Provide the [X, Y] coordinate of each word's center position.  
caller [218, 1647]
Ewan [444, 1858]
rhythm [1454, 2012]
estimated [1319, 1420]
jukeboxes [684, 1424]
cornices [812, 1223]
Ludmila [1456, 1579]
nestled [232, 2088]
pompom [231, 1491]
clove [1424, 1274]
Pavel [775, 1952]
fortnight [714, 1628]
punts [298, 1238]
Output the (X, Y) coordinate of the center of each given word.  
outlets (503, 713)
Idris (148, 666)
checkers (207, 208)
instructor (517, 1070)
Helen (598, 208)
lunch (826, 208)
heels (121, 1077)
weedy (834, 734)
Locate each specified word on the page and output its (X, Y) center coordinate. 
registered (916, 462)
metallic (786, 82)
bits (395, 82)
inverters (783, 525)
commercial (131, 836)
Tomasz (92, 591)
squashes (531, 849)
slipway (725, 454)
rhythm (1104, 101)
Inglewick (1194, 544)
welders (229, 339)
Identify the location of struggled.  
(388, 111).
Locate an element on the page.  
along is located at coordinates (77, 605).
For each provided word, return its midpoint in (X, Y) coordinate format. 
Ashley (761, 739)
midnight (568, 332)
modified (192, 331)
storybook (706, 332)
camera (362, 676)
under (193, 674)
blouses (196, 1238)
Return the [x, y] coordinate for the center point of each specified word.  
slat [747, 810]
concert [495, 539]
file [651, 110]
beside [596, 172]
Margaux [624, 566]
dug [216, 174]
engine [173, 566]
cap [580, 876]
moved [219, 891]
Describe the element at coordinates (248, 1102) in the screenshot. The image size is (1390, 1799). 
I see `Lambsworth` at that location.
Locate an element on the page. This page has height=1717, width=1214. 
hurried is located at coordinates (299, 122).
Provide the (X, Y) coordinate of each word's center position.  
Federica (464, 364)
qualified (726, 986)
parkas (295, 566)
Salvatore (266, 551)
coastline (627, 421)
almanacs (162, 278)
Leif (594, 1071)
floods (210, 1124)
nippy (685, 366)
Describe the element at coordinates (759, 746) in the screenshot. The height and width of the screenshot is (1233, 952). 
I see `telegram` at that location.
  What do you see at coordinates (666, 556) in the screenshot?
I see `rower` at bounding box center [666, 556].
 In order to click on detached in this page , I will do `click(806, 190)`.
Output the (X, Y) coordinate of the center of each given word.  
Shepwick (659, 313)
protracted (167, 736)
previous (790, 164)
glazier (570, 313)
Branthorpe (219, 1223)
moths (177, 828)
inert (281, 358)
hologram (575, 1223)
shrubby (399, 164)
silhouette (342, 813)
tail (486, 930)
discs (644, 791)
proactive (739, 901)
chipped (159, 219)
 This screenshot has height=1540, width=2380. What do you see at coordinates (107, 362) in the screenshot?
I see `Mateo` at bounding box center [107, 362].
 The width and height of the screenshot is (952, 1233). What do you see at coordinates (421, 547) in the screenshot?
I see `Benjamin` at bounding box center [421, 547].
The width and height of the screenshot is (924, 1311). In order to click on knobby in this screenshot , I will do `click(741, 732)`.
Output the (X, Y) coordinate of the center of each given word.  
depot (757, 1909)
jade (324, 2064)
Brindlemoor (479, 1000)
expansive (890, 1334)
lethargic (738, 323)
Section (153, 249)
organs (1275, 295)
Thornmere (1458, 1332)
┄┄┄┄┄┄┄┄┄┄
Exercise brief: Rewrite all of the material above so that "Output the (X, Y) coordinate" becomes "Give the (X, Y) coordinate" wherever it occurs, leaving everything else unchanged.

Result:
Provide the [X, Y] coordinate of each word's center position.  
caller [218, 1647]
Ewan [444, 1858]
rhythm [1454, 2012]
estimated [1319, 1420]
jukeboxes [684, 1424]
cornices [812, 1223]
Ludmila [1456, 1579]
nestled [232, 2088]
pompom [231, 1491]
clove [1424, 1274]
Pavel [775, 1952]
fortnight [714, 1628]
punts [298, 1238]
Give the (X, Y) coordinate of the center of each given word.  
outlets (503, 713)
Idris (148, 666)
checkers (207, 208)
instructor (517, 1070)
Helen (598, 208)
lunch (826, 208)
heels (121, 1077)
weedy (834, 734)
Locate each specified word on the page and output its (X, Y) center coordinate. 
registered (916, 462)
metallic (786, 82)
bits (395, 82)
inverters (783, 525)
commercial (131, 836)
Tomasz (92, 591)
squashes (531, 849)
slipway (725, 454)
rhythm (1104, 101)
Inglewick (1194, 544)
welders (229, 339)
Identify the location of struggled.  
(388, 111).
Locate an element on the page.  
along is located at coordinates (77, 605).
For each provided word, return its midpoint in (X, Y) coordinate format. 
Ashley (761, 739)
midnight (568, 332)
modified (192, 331)
storybook (706, 332)
camera (362, 676)
under (193, 674)
blouses (196, 1238)
Return the [x, y] coordinate for the center point of each specified word.  
slat [747, 810]
concert [495, 539]
file [651, 110]
beside [596, 172]
Margaux [624, 566]
dug [216, 174]
engine [173, 566]
cap [580, 876]
moved [219, 891]
Describe the element at coordinates (248, 1102) in the screenshot. The image size is (1390, 1799). 
I see `Lambsworth` at that location.
Locate an element on the page. This page has height=1717, width=1214. 
hurried is located at coordinates (299, 122).
Provide the (X, Y) coordinate of each word's center position.  
Federica (464, 364)
qualified (726, 986)
parkas (295, 566)
Salvatore (266, 551)
coastline (627, 421)
almanacs (162, 278)
Leif (594, 1071)
floods (210, 1124)
nippy (685, 366)
Describe the element at coordinates (759, 746) in the screenshot. The height and width of the screenshot is (1233, 952). 
I see `telegram` at that location.
  What do you see at coordinates (666, 556) in the screenshot?
I see `rower` at bounding box center [666, 556].
 In order to click on detached in this page , I will do `click(806, 190)`.
Give the (X, Y) coordinate of the center of each given word.  
Shepwick (659, 313)
protracted (167, 736)
previous (790, 164)
glazier (570, 313)
Branthorpe (219, 1223)
moths (177, 828)
inert (281, 358)
hologram (575, 1223)
shrubby (399, 164)
silhouette (342, 813)
tail (486, 930)
discs (644, 791)
proactive (739, 901)
chipped (159, 219)
 This screenshot has height=1540, width=2380. What do you see at coordinates (107, 362) in the screenshot?
I see `Mateo` at bounding box center [107, 362].
 The width and height of the screenshot is (952, 1233). What do you see at coordinates (421, 547) in the screenshot?
I see `Benjamin` at bounding box center [421, 547].
The width and height of the screenshot is (924, 1311). In order to click on knobby in this screenshot , I will do `click(741, 732)`.
Give the (X, Y) coordinate of the center of each given word.  
depot (757, 1909)
jade (324, 2064)
Brindlemoor (479, 1000)
expansive (890, 1334)
lethargic (738, 323)
Section (153, 249)
organs (1275, 295)
Thornmere (1458, 1332)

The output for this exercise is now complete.